#### SUPPLIED MATERIAL ####

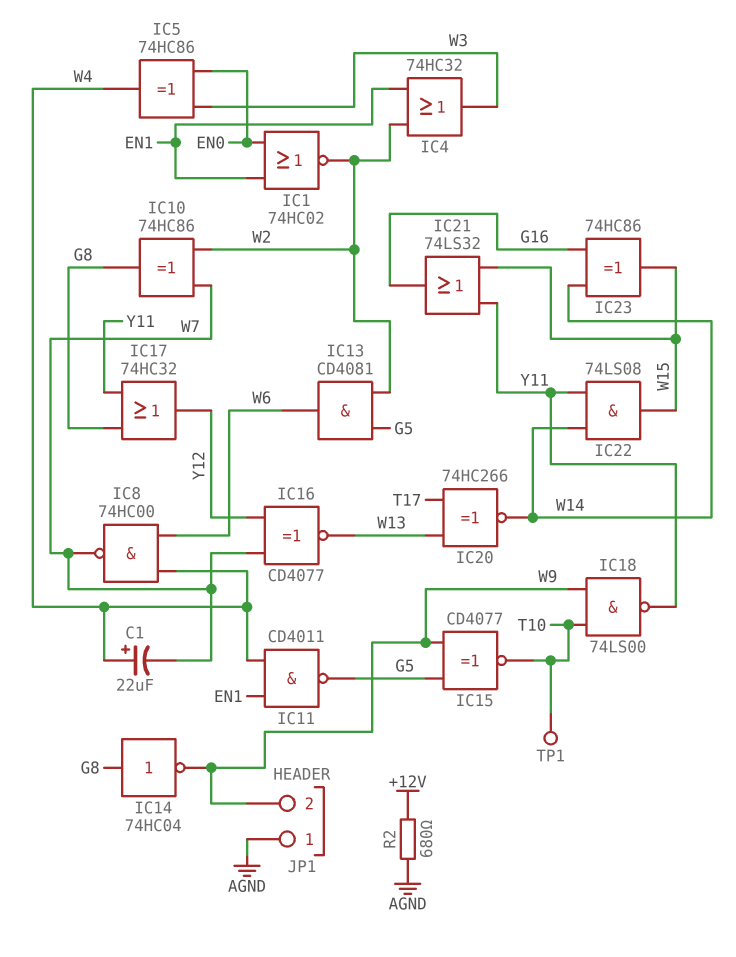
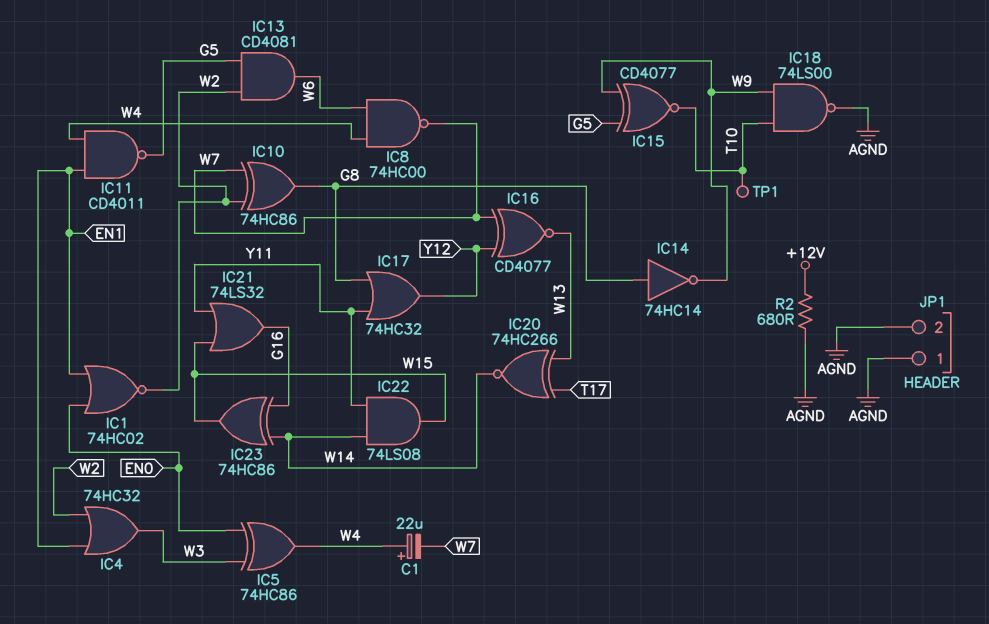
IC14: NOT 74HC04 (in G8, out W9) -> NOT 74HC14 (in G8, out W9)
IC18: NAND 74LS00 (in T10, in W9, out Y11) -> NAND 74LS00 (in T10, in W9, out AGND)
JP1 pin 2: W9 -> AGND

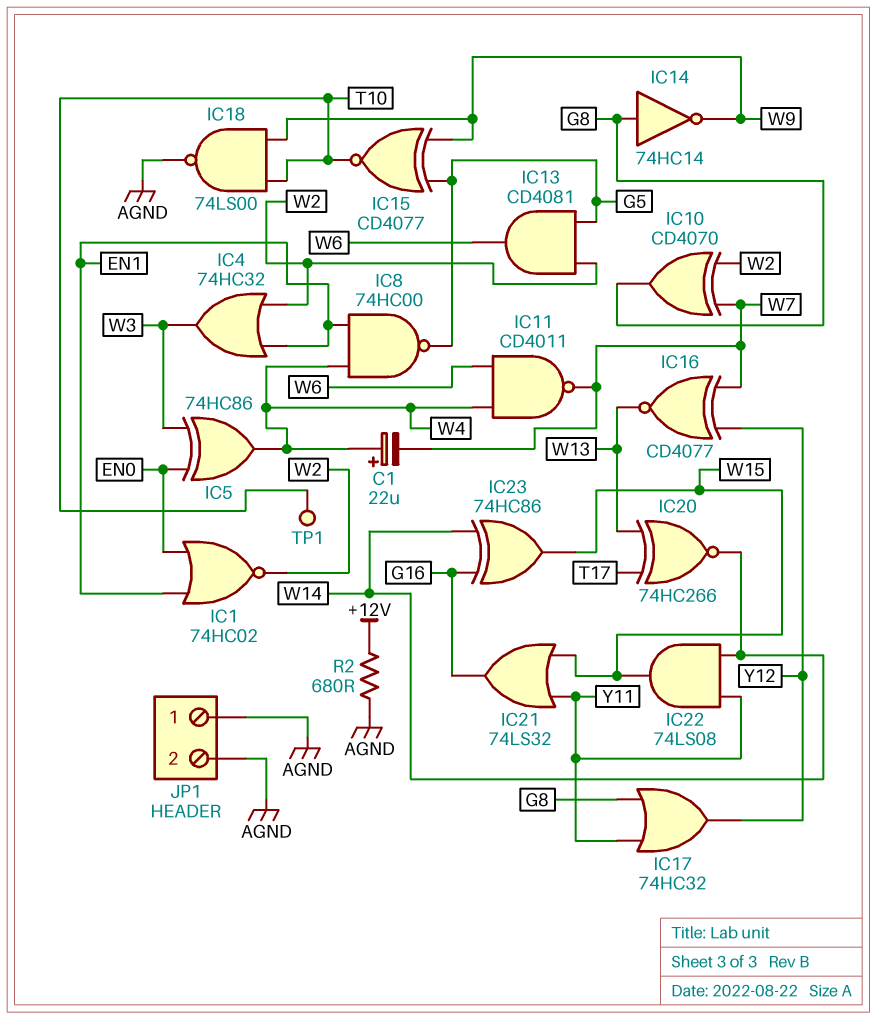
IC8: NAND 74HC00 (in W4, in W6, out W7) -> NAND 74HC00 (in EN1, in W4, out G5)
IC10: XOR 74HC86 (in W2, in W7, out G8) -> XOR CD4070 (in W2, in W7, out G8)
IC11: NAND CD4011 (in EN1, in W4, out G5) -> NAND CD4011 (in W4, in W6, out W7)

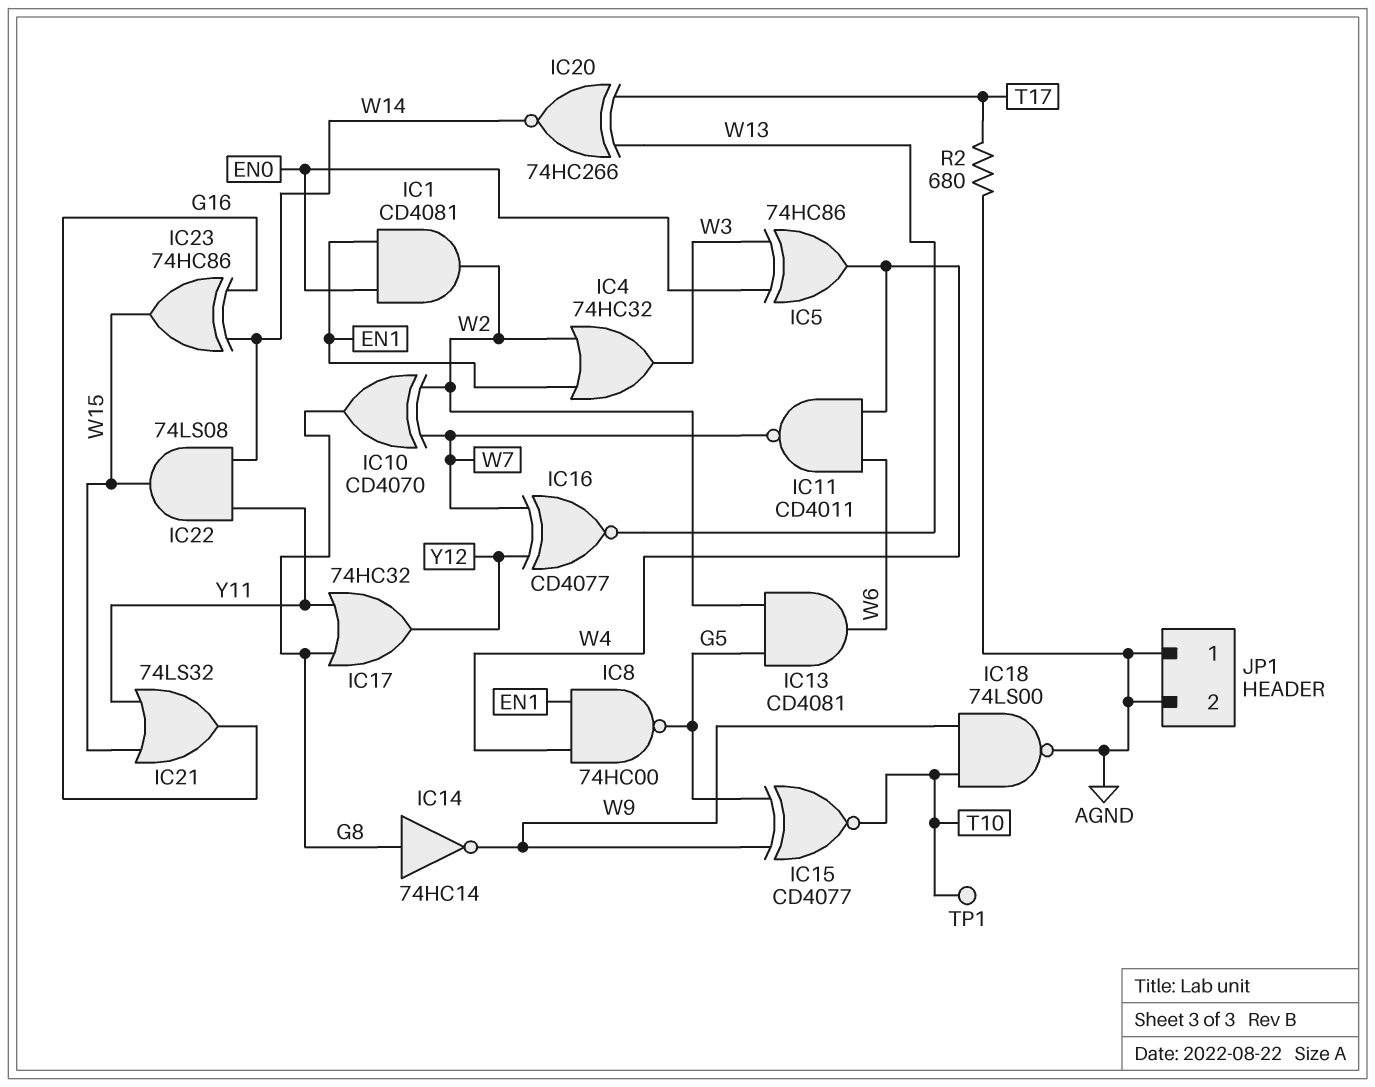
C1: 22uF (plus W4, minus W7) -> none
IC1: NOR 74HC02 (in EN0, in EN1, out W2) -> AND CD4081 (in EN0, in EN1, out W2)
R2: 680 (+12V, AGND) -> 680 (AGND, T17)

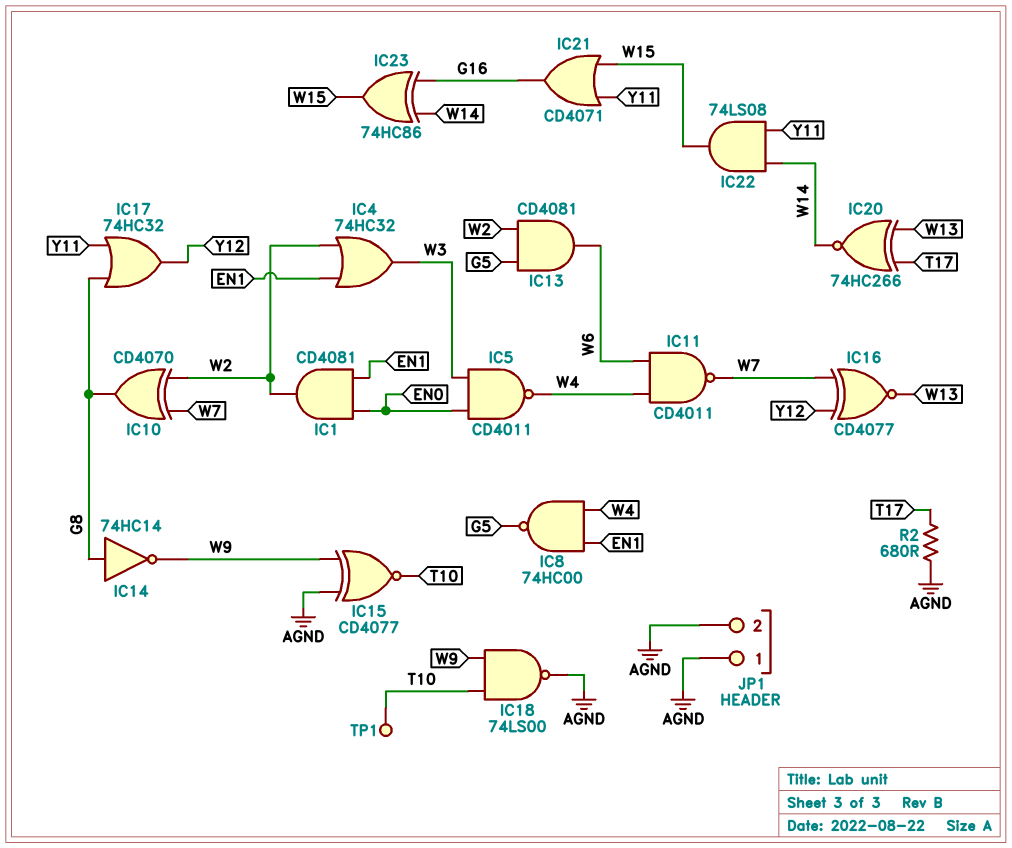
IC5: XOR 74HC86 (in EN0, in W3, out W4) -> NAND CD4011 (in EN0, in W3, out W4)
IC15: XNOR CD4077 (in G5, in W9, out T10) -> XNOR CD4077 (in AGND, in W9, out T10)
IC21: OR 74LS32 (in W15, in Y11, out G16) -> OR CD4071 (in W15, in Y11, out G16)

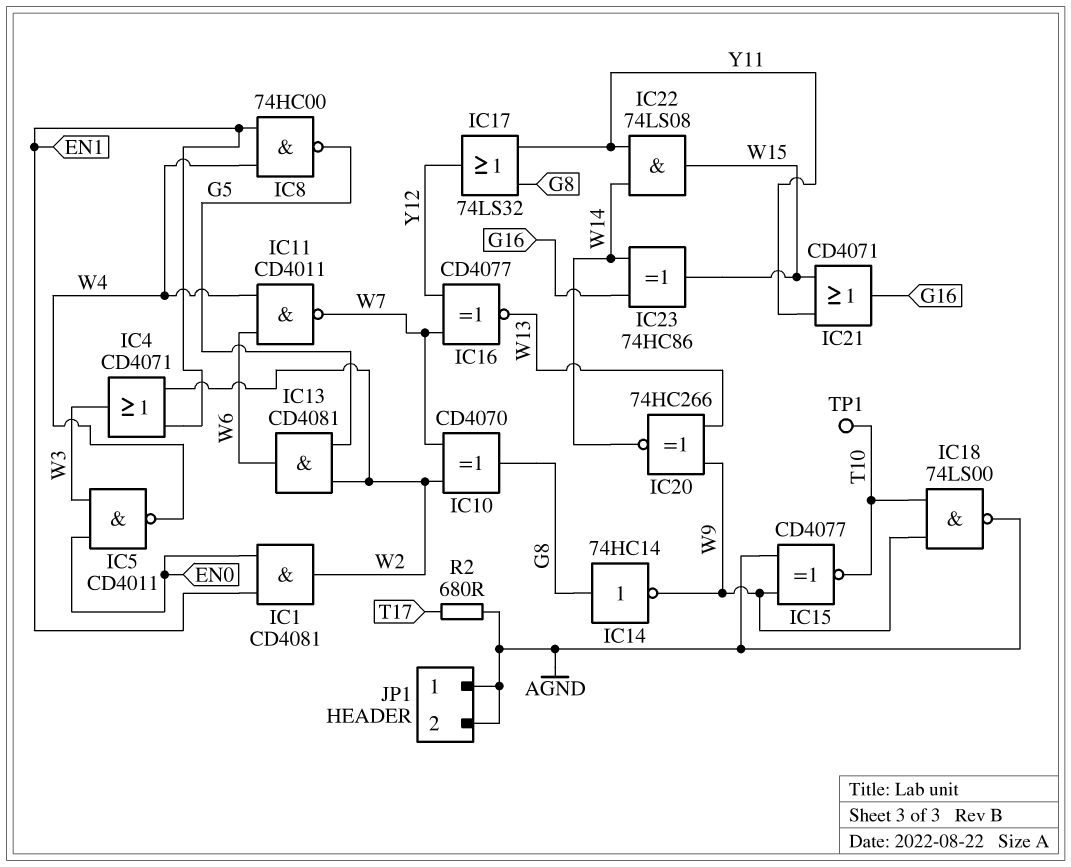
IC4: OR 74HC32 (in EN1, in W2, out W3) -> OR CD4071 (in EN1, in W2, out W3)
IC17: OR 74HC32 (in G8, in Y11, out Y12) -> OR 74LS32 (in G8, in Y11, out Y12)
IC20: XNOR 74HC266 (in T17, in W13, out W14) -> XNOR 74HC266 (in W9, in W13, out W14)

####
#### SUPPLIED MATERIAL ####

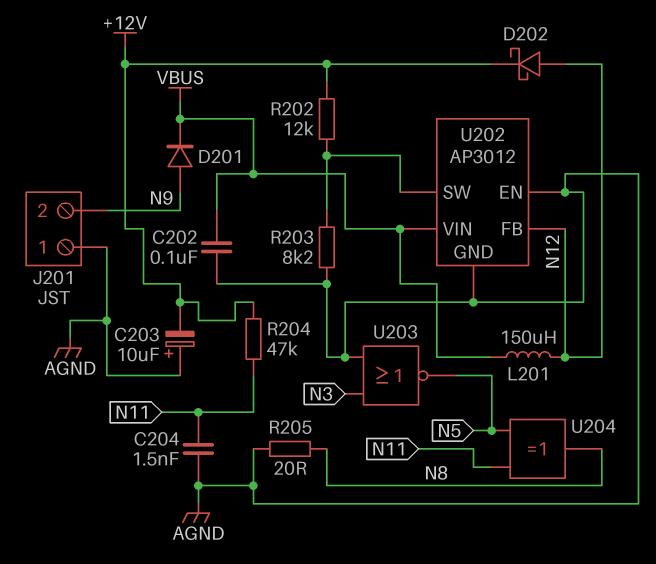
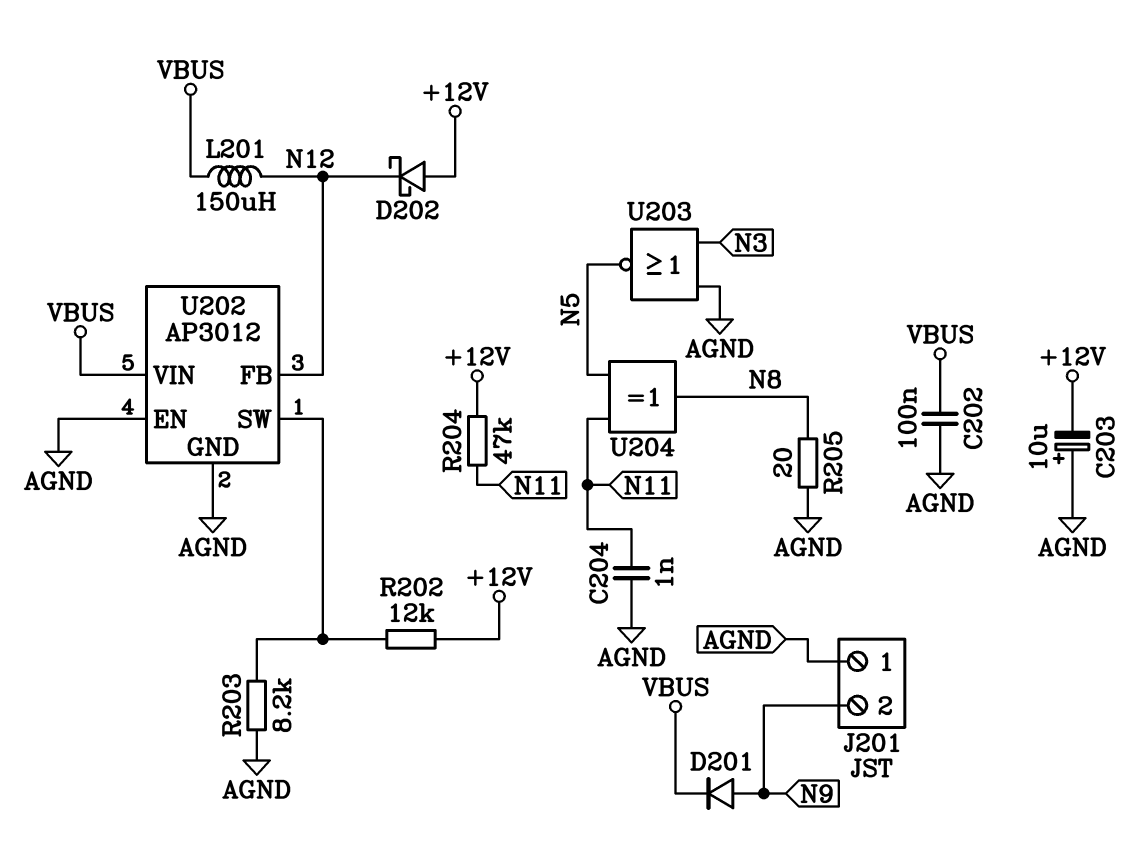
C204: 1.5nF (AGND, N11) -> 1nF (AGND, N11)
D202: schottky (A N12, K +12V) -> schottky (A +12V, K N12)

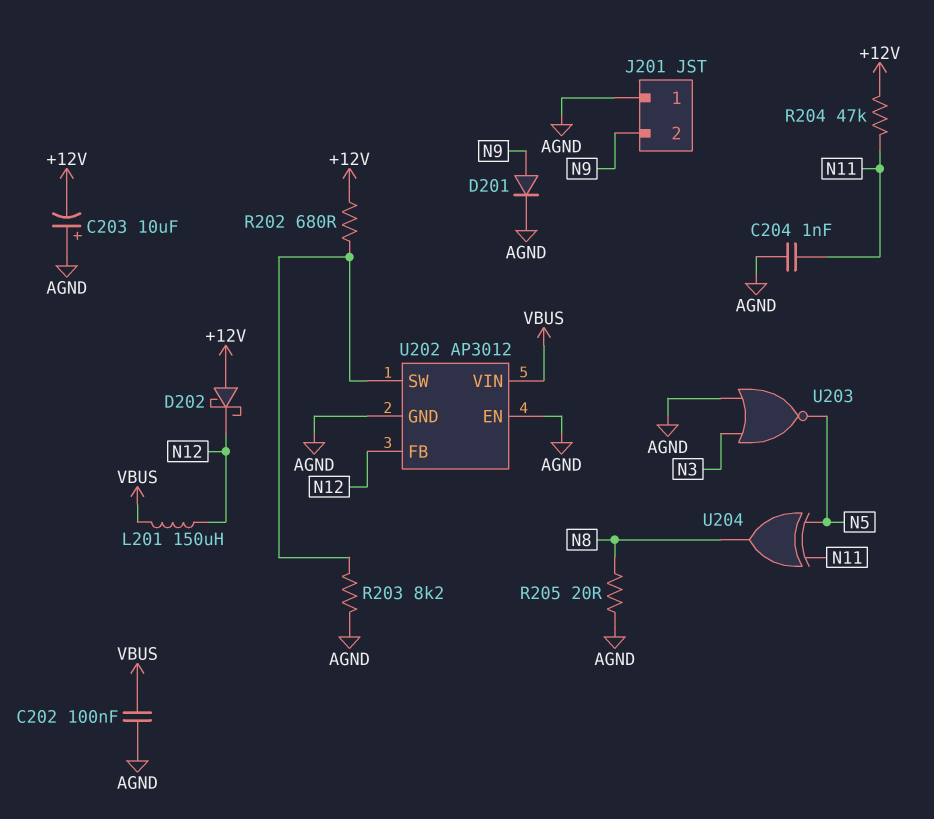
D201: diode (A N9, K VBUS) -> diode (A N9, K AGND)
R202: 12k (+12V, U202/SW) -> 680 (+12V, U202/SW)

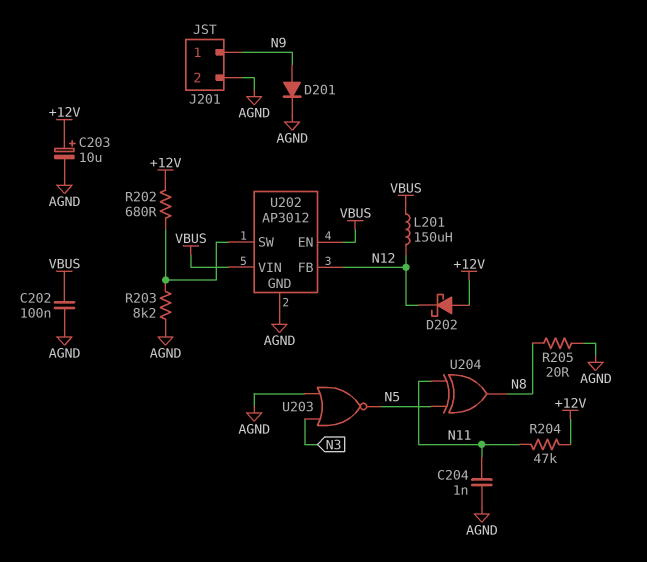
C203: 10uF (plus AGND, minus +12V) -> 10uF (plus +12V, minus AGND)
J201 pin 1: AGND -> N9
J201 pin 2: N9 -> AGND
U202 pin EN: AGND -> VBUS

####

Exactly as written above, retype the lines starting at the one holding "IC14: NOT 74HC04" and ending at the one holding "IC20: XNOR 74HC266", both included, but not the pictures.

> ANSWER TO THIS PROBLEM:
IC14: NOT 74HC04 (in G8, out W9) -> NOT 74HC14 (in G8, out W9)
IC18: NAND 74LS00 (in T10, in W9, out Y11) -> NAND 74LS00 (in T10, in W9, out AGND)
JP1 pin 2: W9 -> AGND

IC8: NAND 74HC00 (in W4, in W6, out W7) -> NAND 74HC00 (in EN1, in W4, out G5)
IC10: XOR 74HC86 (in W2, in W7, out G8) -> XOR CD4070 (in W2, in W7, out G8)
IC11: NAND CD4011 (in EN1, in W4, out G5) -> NAND CD4011 (in W4, in W6, out W7)

C1: 22uF (plus W4, minus W7) -> none
IC1: NOR 74HC02 (in EN0, in EN1, out W2) -> AND CD4081 (in EN0, in EN1, out W2)
R2: 680 (+12V, AGND) -> 680 (AGND, T17)

IC5: XOR 74HC86 (in EN0, in W3, out W4) -> NAND CD4011 (in EN0, in W3, out W4)
IC15: XNOR CD4077 (in G5, in W9, out T10) -> XNOR CD4077 (in AGND, in W9, out T10)
IC21: OR 74LS32 (in W15, in Y11, out G16) -> OR CD4071 (in W15, in Y11, out G16)

IC4: OR 74HC32 (in EN1, in W2, out W3) -> OR CD4071 (in EN1, in W2, out W3)
IC17: OR 74HC32 (in G8, in Y11, out Y12) -> OR 74LS32 (in G8, in Y11, out Y12)
IC20: XNOR 74HC266 (in T17, in W13, out W14) -> XNOR 74HC266 (in W9, in W13, out W14)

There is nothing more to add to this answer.